(Object state change records)
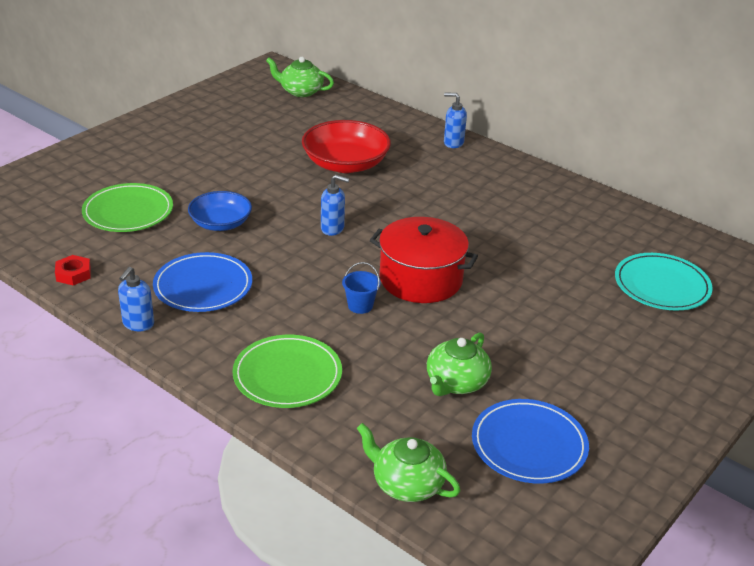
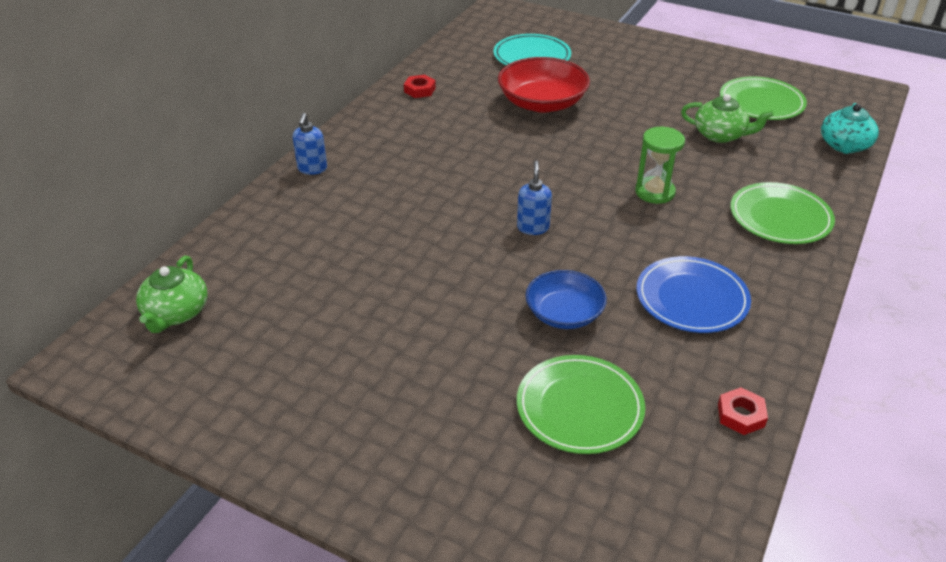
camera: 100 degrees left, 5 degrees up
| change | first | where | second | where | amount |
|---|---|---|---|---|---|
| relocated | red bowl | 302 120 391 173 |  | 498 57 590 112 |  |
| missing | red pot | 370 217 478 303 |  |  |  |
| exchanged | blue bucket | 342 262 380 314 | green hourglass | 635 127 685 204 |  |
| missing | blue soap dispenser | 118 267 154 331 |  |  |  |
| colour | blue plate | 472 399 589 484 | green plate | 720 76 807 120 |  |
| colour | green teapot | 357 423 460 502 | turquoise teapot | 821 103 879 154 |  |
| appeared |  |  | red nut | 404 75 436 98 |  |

> Task to complete:
Set down exactly, and only, the lines from the one with "where | amount |" to the final line of the data.

> Answer to this exercise:
| change | first | where | second | where | amount |
|---|---|---|---|---|---|
| relocated | red bowl | 302 120 391 173 |  | 498 57 590 112 |  |
| missing | red pot | 370 217 478 303 |  |  |  |
| exchanged | blue bucket | 342 262 380 314 | green hourglass | 635 127 685 204 |  |
| missing | blue soap dispenser | 118 267 154 331 |  |  |  |
| colour | blue plate | 472 399 589 484 | green plate | 720 76 807 120 |  |
| colour | green teapot | 357 423 460 502 | turquoise teapot | 821 103 879 154 |  |
| appeared |  |  | red nut | 404 75 436 98 |  |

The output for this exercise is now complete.